(Collected data entries)
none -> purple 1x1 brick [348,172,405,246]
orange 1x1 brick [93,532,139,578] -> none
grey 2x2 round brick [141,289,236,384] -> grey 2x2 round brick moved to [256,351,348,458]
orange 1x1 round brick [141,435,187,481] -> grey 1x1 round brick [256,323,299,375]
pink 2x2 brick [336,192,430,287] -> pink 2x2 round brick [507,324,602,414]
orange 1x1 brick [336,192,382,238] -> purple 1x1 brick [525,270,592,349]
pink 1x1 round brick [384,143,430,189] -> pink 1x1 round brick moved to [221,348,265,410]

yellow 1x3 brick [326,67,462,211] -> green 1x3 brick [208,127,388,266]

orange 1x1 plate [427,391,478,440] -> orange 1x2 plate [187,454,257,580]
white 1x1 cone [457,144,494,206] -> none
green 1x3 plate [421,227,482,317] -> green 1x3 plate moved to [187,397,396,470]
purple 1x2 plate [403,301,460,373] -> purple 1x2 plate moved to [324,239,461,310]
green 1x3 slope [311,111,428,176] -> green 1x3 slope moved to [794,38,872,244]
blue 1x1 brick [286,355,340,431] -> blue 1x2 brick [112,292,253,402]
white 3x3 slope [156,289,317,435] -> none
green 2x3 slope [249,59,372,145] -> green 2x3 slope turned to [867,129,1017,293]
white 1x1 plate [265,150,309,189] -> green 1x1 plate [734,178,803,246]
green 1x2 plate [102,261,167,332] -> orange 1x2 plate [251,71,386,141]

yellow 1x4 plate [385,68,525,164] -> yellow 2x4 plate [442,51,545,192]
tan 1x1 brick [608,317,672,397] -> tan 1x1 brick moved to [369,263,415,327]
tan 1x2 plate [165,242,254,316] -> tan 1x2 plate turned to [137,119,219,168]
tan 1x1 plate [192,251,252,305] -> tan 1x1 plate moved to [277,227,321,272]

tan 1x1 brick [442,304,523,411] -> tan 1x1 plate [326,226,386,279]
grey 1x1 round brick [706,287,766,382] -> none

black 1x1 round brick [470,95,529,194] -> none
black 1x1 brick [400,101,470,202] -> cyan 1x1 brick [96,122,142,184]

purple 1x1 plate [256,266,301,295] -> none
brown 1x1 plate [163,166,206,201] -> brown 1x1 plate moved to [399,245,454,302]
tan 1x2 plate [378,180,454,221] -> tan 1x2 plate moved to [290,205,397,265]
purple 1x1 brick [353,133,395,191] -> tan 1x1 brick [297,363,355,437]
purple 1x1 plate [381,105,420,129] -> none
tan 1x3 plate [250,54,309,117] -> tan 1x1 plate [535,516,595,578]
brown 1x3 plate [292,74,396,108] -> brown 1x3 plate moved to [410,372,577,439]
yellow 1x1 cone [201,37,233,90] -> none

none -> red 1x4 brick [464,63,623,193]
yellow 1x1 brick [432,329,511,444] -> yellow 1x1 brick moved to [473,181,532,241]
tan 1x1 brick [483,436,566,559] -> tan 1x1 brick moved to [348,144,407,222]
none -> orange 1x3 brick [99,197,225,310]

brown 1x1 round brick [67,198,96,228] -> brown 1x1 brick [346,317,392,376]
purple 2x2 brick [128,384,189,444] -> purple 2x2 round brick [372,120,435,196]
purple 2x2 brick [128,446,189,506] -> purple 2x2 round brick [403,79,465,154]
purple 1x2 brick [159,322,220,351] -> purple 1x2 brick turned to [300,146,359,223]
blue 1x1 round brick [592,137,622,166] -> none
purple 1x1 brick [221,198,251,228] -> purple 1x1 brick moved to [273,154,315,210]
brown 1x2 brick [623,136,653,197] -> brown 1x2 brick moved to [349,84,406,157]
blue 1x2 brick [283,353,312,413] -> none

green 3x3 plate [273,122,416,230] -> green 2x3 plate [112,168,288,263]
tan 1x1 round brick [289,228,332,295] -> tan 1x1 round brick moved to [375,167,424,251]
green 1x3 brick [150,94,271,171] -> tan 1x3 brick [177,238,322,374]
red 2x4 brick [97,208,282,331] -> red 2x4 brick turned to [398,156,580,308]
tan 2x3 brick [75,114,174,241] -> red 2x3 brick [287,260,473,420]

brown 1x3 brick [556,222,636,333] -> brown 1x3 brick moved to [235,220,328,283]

Task details.
Above are the records; please copy exactly their first line and each line after it through the line containing "green 1x3 slope [311,111,428,176]", and no line after that.

Response to the exercise.
none -> purple 1x1 brick [348,172,405,246]
orange 1x1 brick [93,532,139,578] -> none
grey 2x2 round brick [141,289,236,384] -> grey 2x2 round brick moved to [256,351,348,458]
orange 1x1 round brick [141,435,187,481] -> grey 1x1 round brick [256,323,299,375]
pink 2x2 brick [336,192,430,287] -> pink 2x2 round brick [507,324,602,414]
orange 1x1 brick [336,192,382,238] -> purple 1x1 brick [525,270,592,349]
pink 1x1 round brick [384,143,430,189] -> pink 1x1 round brick moved to [221,348,265,410]

yellow 1x3 brick [326,67,462,211] -> green 1x3 brick [208,127,388,266]

orange 1x1 plate [427,391,478,440] -> orange 1x2 plate [187,454,257,580]
white 1x1 cone [457,144,494,206] -> none
green 1x3 plate [421,227,482,317] -> green 1x3 plate moved to [187,397,396,470]
purple 1x2 plate [403,301,460,373] -> purple 1x2 plate moved to [324,239,461,310]
green 1x3 slope [311,111,428,176] -> green 1x3 slope moved to [794,38,872,244]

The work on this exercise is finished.